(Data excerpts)
╭──

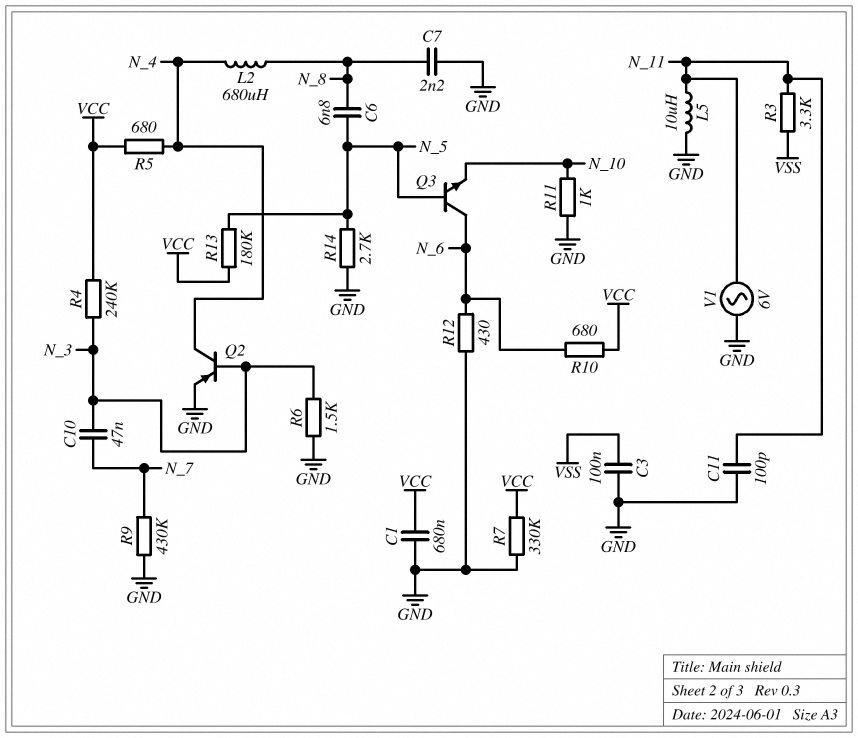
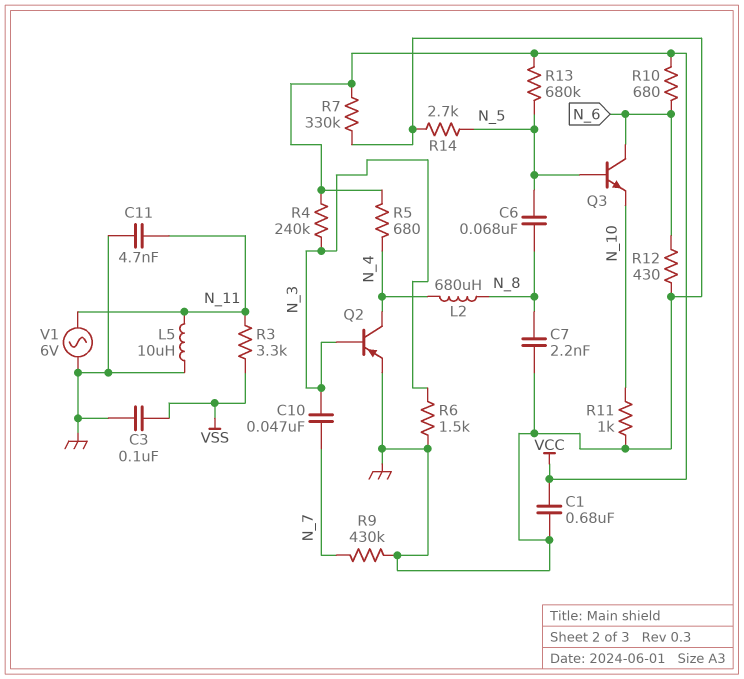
C6: 6.8nF (N_5, N_8) -> 68nF (N_5, N_8)
C11: 100pF (GND, N_11) -> 4.7nF (GND, N_11)
R13: 180k (N_5, VCC) -> 680k (N_5, VCC)

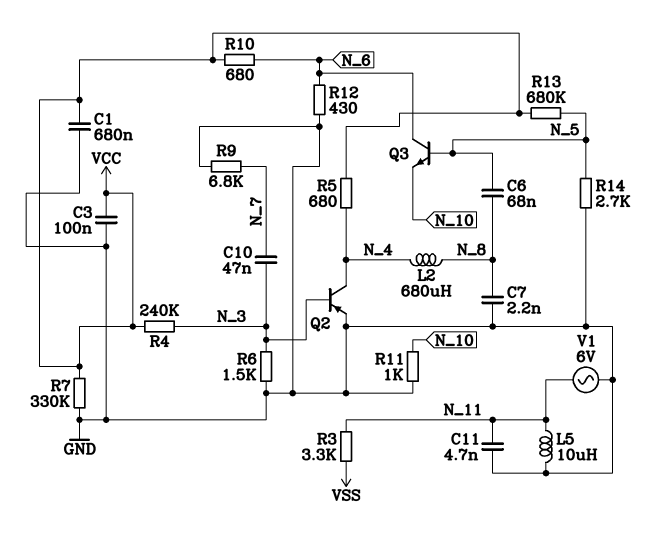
C3: 100nF (GND, VSS) -> 100nF (GND, VCC)
R9: 430k (GND, N_7) -> 6.8k (GND, N_7)

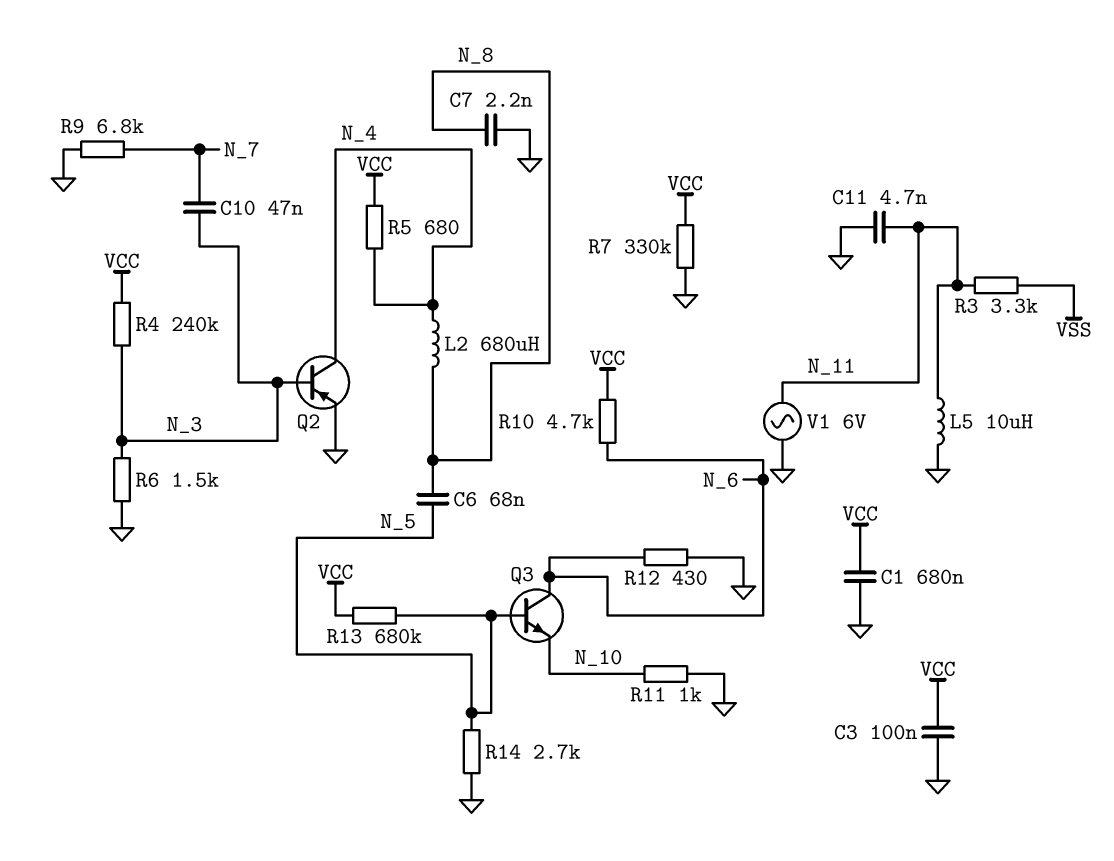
R10: 680 (N_6, VCC) -> 4.7k (N_6, VCC)

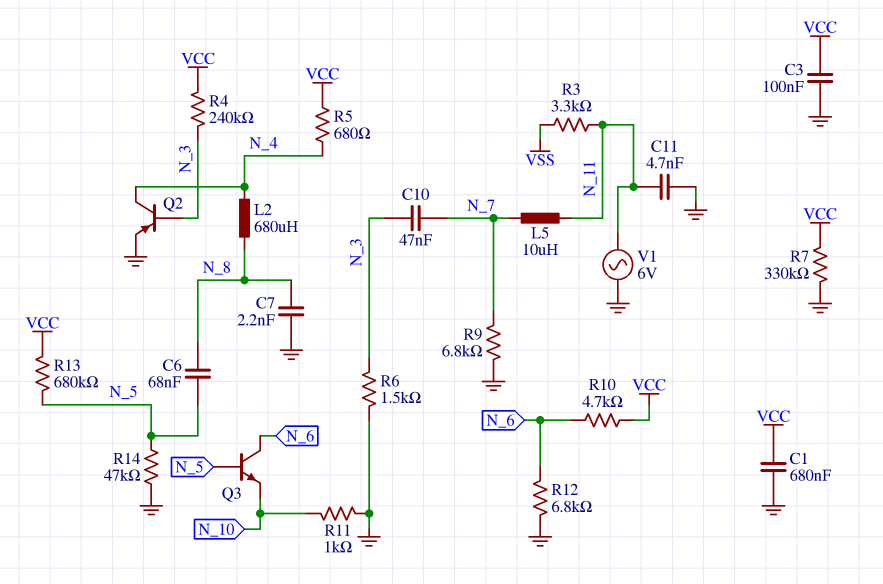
L5: 10uH (GND, N_11) -> 10uH (N_7, N_11)
R12: 430 (GND, N_6) -> 6.8k (GND, N_6)
R14: 2.7k (GND, N_5) -> 47k (GND, N_5)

╰──

- **HOW TO COMPLETE THIS TASK**
Your task is to write out, exactly, the line that contains "L5: 10uH (GND, N_11) -> 10uH (N_7, N_11)" and each line after it to the end of the data, with no other lines.

- **ANSWER TO THIS PROBLEM**
L5: 10uH (GND, N_11) -> 10uH (N_7, N_11)
R12: 430 (GND, N_6) -> 6.8k (GND, N_6)
R14: 2.7k (GND, N_5) -> 47k (GND, N_5)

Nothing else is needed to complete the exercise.